**What you should do:** What is the count of lines in the data that hold the string "purple"? State the number alone.

**Task data:**
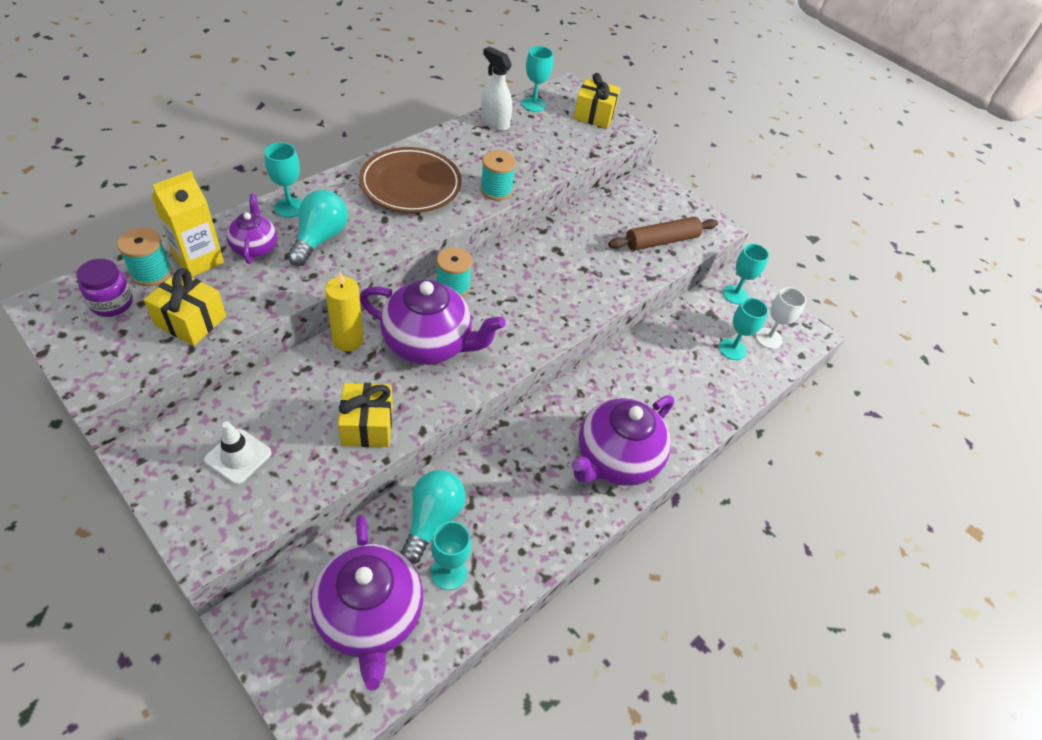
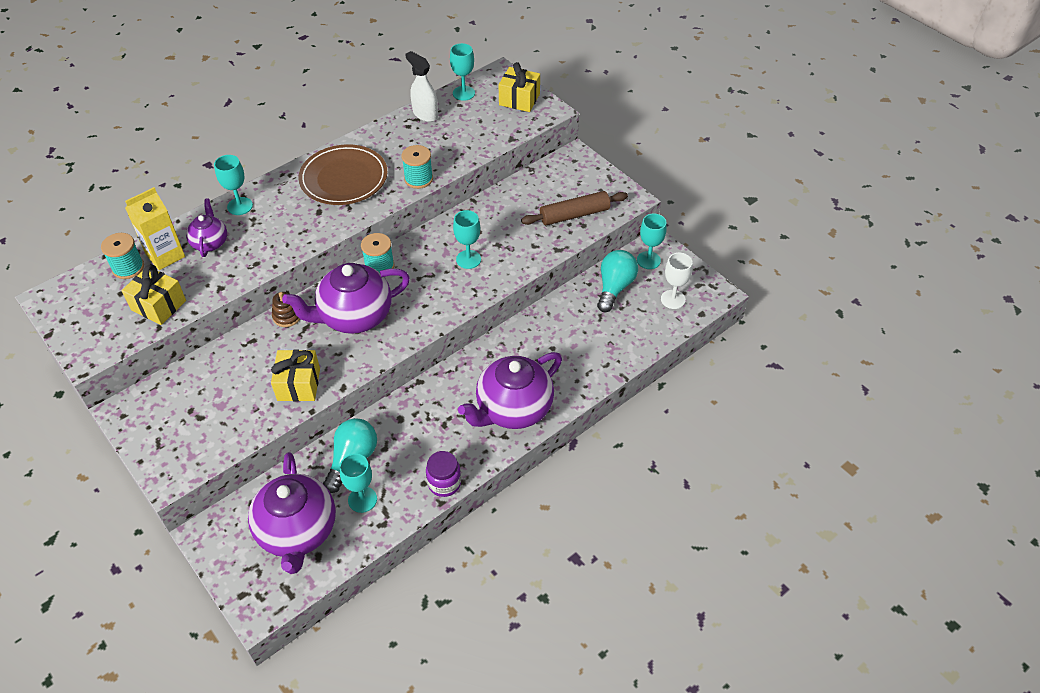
camera: 10 degrees right, 0 degrees up
(112, 303) = (98, 294): purple jar -> purple jar (444, 483)
(238, 456) = (196, 411): white traffic cone -> none
(319, 239) = (263, 232): turquoise light bulb -> turquoise light bulb (614, 288)
(348, 340) = (287, 316): yellow candle -> brown stacking toy
(429, 344) = (354, 316): purple teapot -> purple teapot turned 135 degrees clockwise
(732, 349) = (636, 311): turquoise goblet -> turquoise goblet (468, 259)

**Task solution:** 2